▶ [STORED DATA]:
»»
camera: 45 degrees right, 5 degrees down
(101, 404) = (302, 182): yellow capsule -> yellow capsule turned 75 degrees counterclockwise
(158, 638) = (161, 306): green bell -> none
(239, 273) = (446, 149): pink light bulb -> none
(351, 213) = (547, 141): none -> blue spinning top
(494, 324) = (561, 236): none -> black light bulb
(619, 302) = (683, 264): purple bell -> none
««
▶ [PROBLEM TO WORK ON]: From the entries above, copy each line that holds "none".

▶ [SOLUTION FOR THIS TASK]:
(158, 638) = (161, 306): green bell -> none
(239, 273) = (446, 149): pink light bulb -> none
(351, 213) = (547, 141): none -> blue spinning top
(494, 324) = (561, 236): none -> black light bulb
(619, 302) = (683, 264): purple bell -> none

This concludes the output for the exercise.